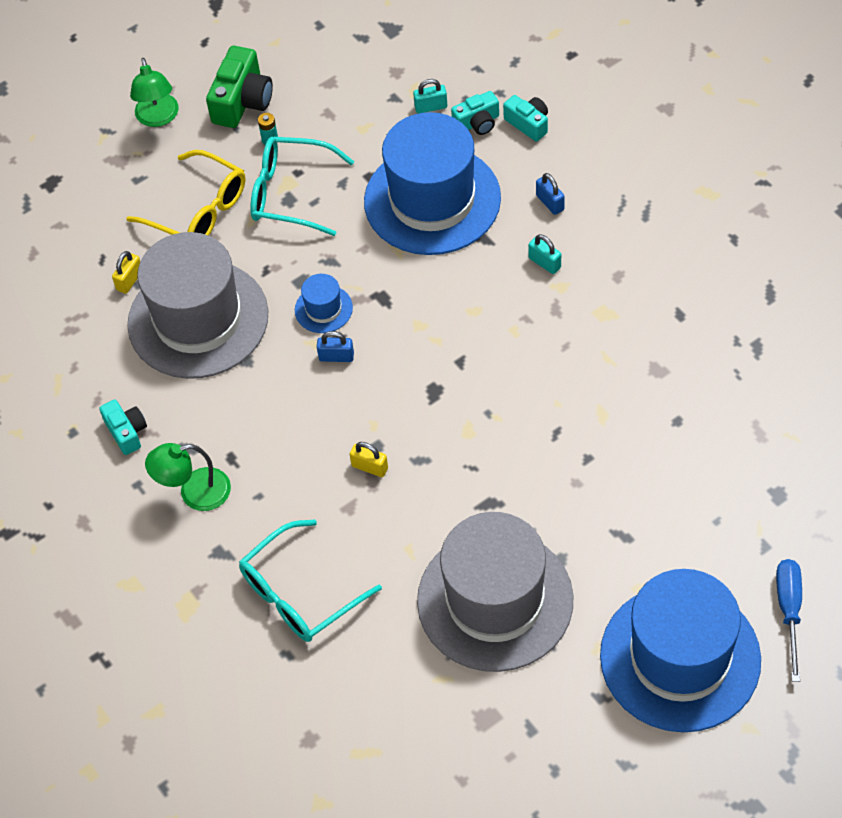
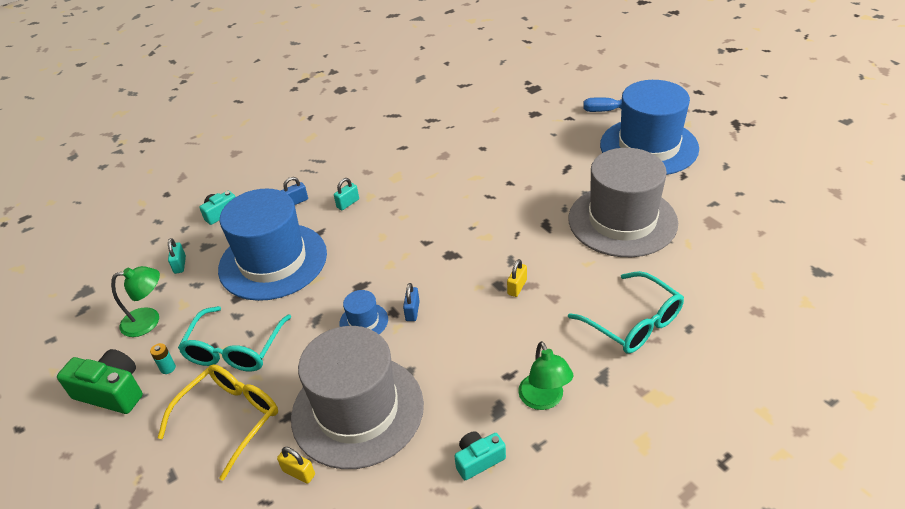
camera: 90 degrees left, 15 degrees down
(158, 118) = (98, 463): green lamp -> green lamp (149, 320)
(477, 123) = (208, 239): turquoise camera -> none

...

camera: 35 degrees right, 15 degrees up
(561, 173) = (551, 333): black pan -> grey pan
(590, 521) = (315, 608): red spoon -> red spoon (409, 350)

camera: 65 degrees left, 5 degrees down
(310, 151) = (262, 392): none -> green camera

## WHAT IS REQUIRED
Please copy, exactly and with nothing else, the lines above beginning at the line that has "(158, 118) = (98, 463): green" and ending with the line that has "(477, 123) = (208, 239): turquoise".

## FINISHED TASK
(158, 118) = (98, 463): green lamp -> green lamp (149, 320)
(477, 123) = (208, 239): turquoise camera -> none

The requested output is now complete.